> _WORK TO COMPLETE_
Pictures are not part of the copy; retype all the records below exactly.

> _RECORD EXCERPTS_
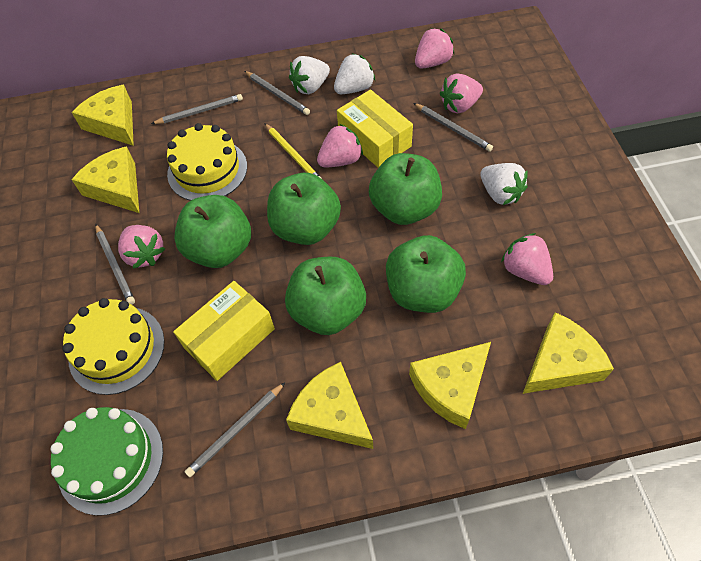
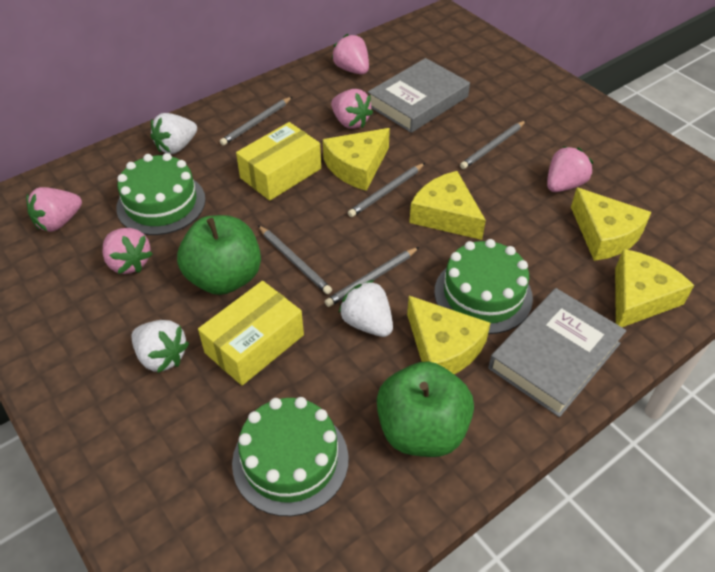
green apple: 5 -> 2
green cake: 1 -> 3
grey book: 0 -> 2
yellow cake: 2 -> 0
yellow pencil: 1 -> 0

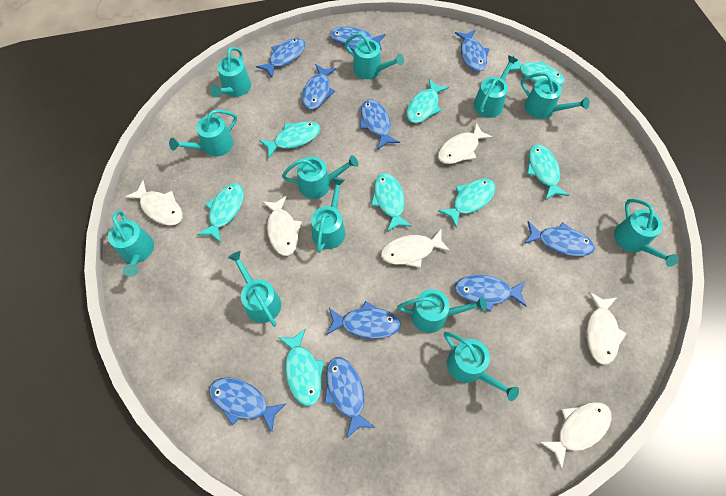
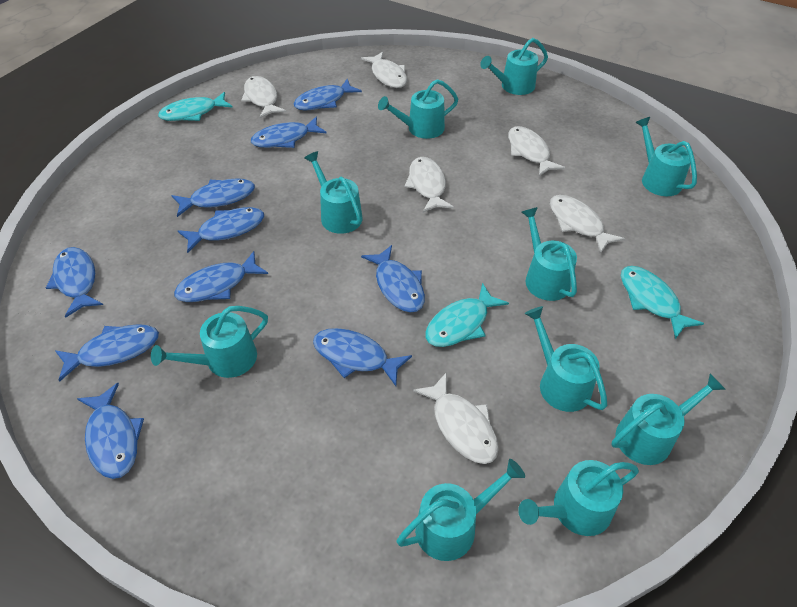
turquoise fish: 8 -> 3
turquoise watering can: 12 -> 10

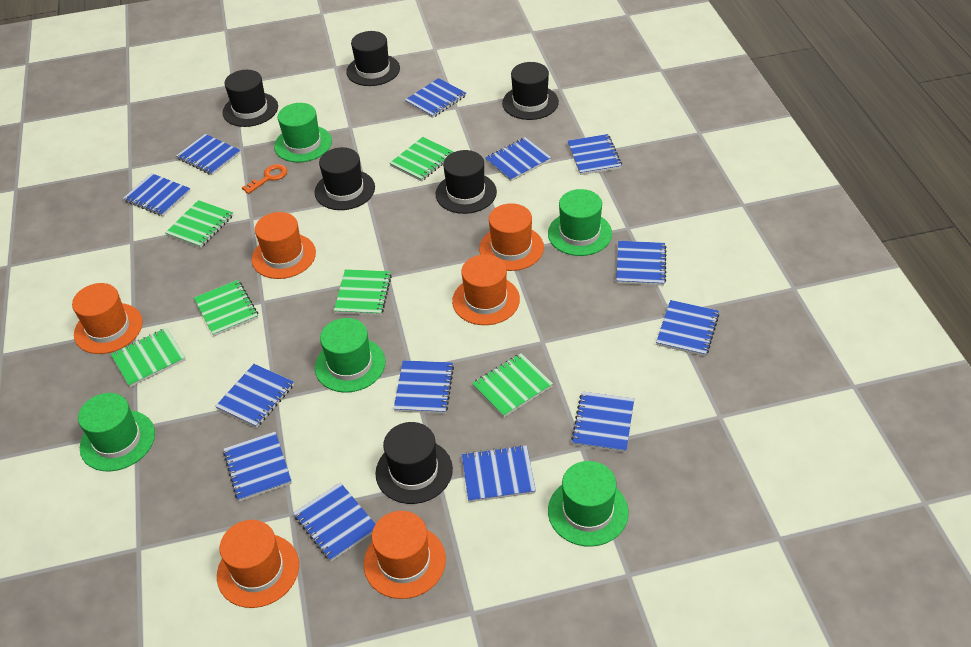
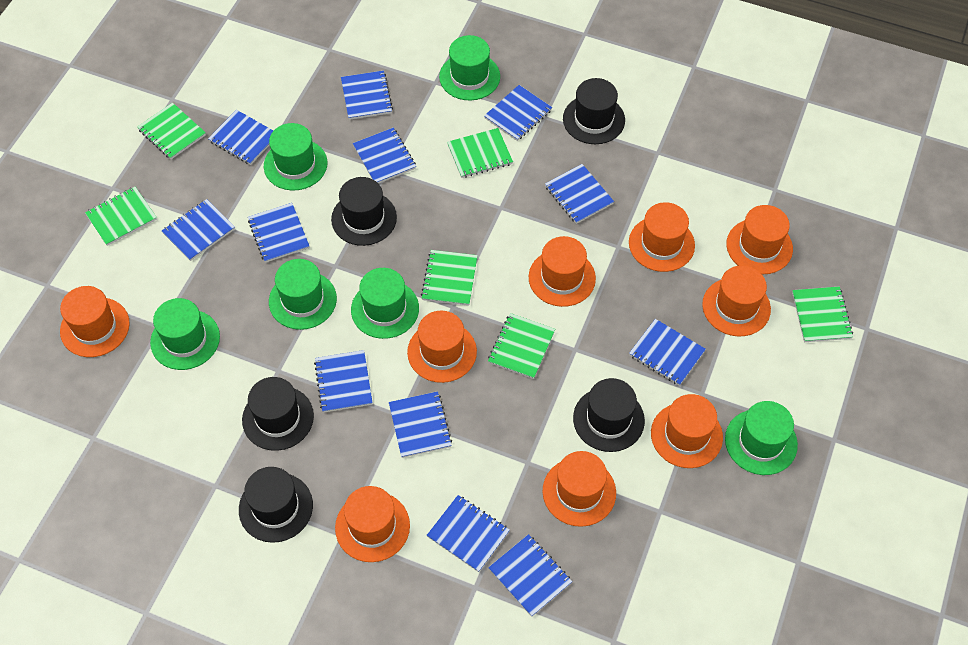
black hat: 6 -> 5
blue notebook: 13 -> 12
green hat: 5 -> 6
orange hat: 6 -> 9
orange key: 1 -> 0

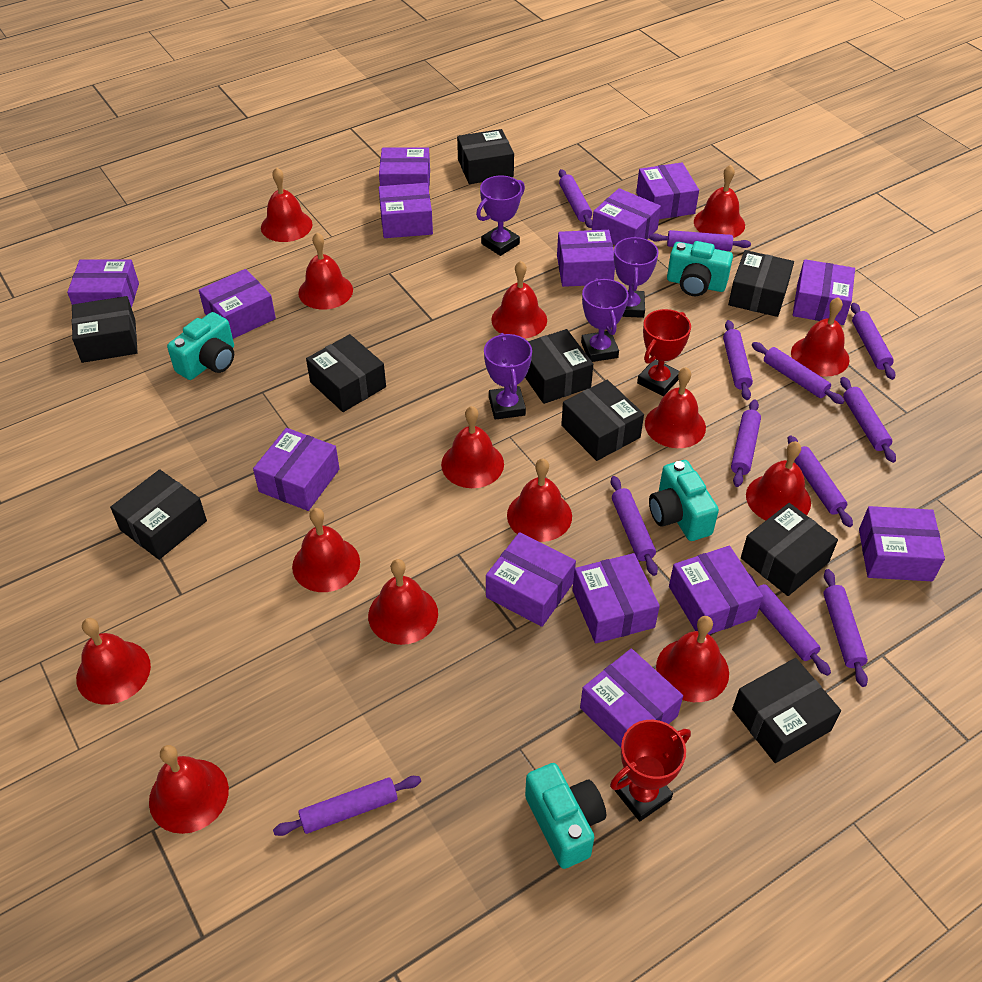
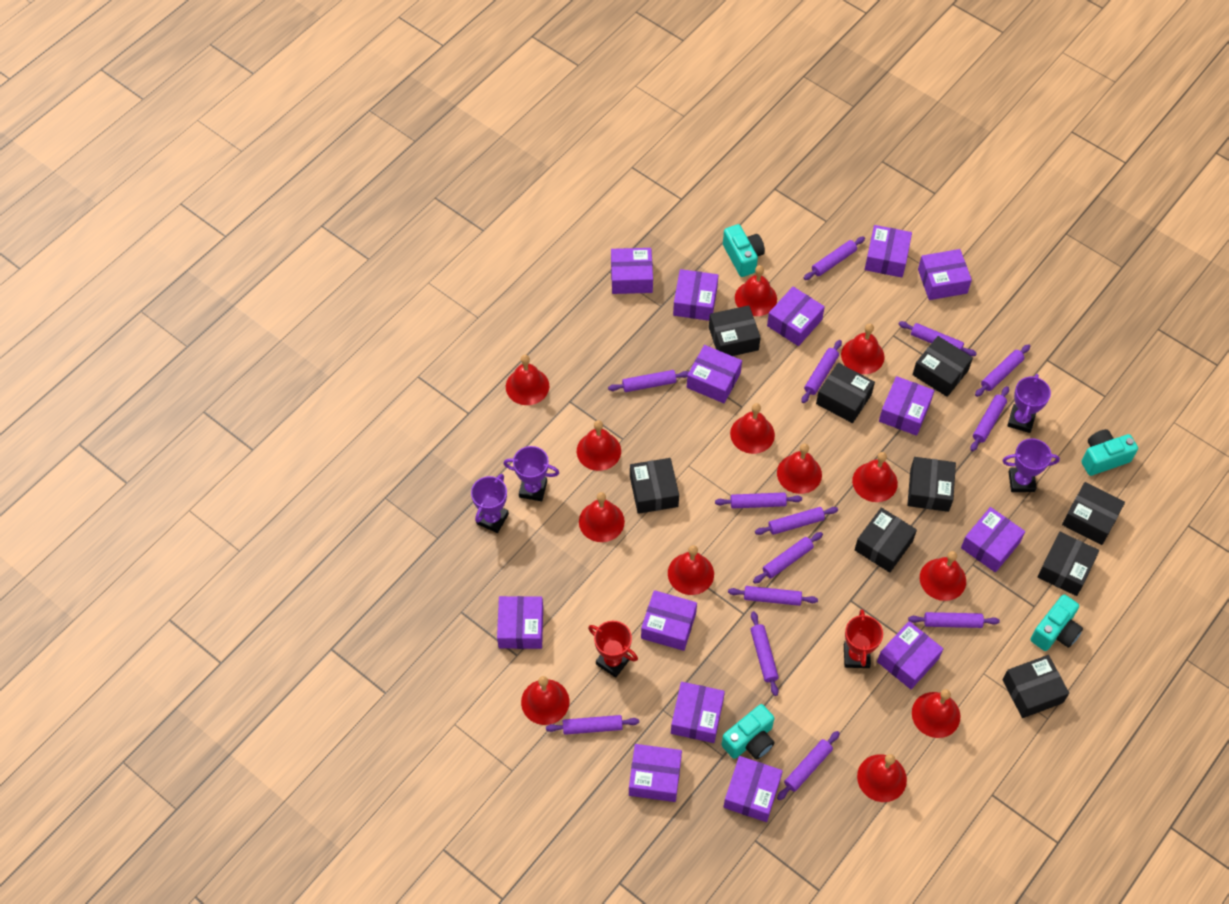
purple rolling pin: 12 -> 14
red bell: 14 -> 13

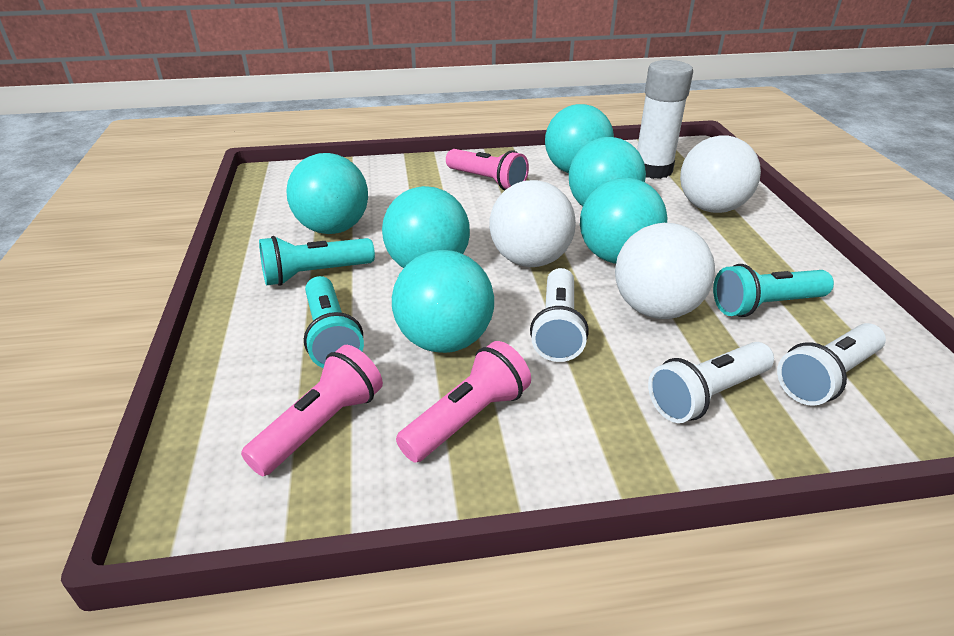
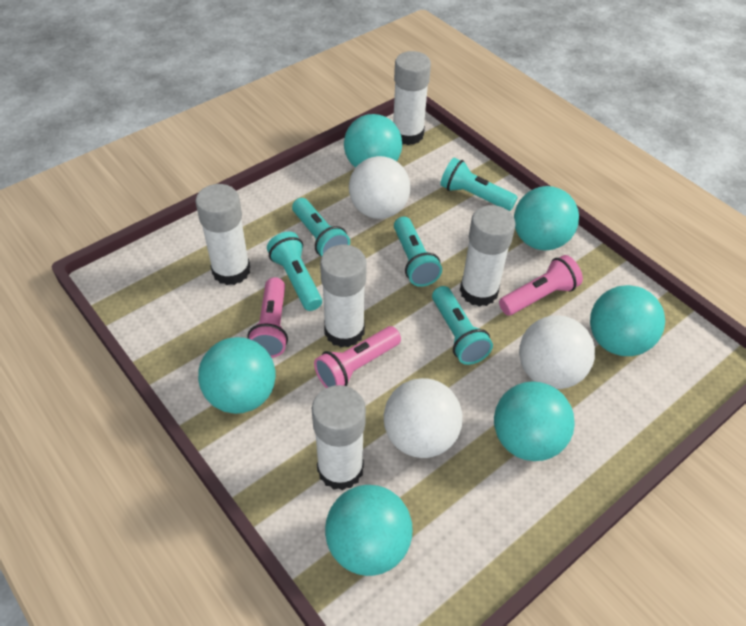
turquoise flashlight: 3 -> 5
white flashlight: 3 -> 0
white glue stick: 1 -> 5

> _SOLUTION_
green apple: 5 -> 2
green cake: 1 -> 3
grey book: 0 -> 2
yellow cake: 2 -> 0
yellow pencil: 1 -> 0

turquoise fish: 8 -> 3
turquoise watering can: 12 -> 10

black hat: 6 -> 5
blue notebook: 13 -> 12
green hat: 5 -> 6
orange hat: 6 -> 9
orange key: 1 -> 0

purple rolling pin: 12 -> 14
red bell: 14 -> 13

turquoise flashlight: 3 -> 5
white flashlight: 3 -> 0
white glue stick: 1 -> 5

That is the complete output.